+++ RECORDS PROVIDED +++

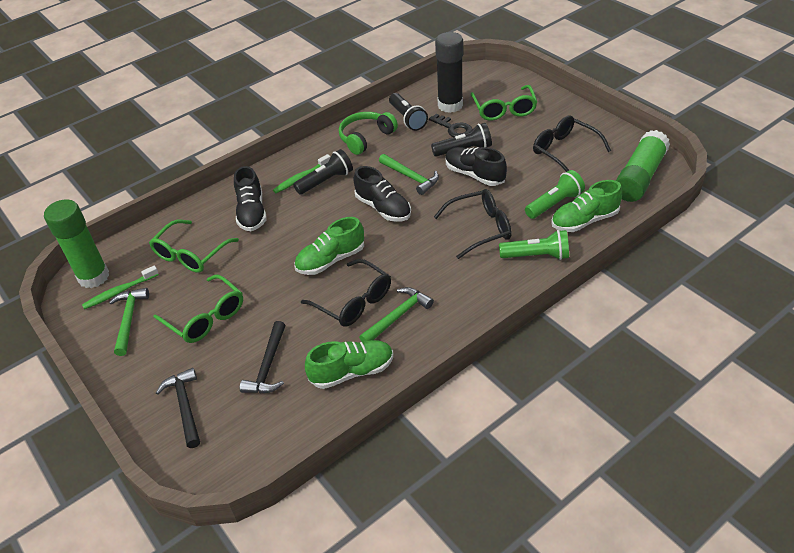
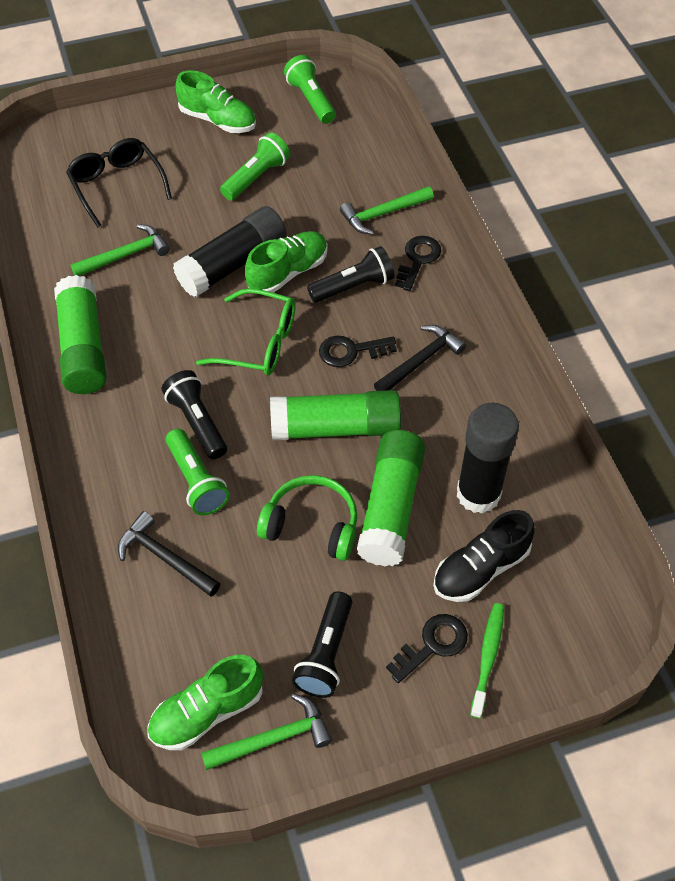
black glasses: 3 -> 1
black glue stick: 1 -> 2
black key: 1 -> 3
black shoe: 3 -> 1
green flashlight: 2 -> 3
green glasses: 3 -> 1
green glue stick: 2 -> 3
green toothbrush: 2 -> 1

+++

(TASK REQUIREMENTS):
After reading the entries above, report the number of lines that include the string "green". Give no other text.

(SOLUTION TO THIS TASK):
4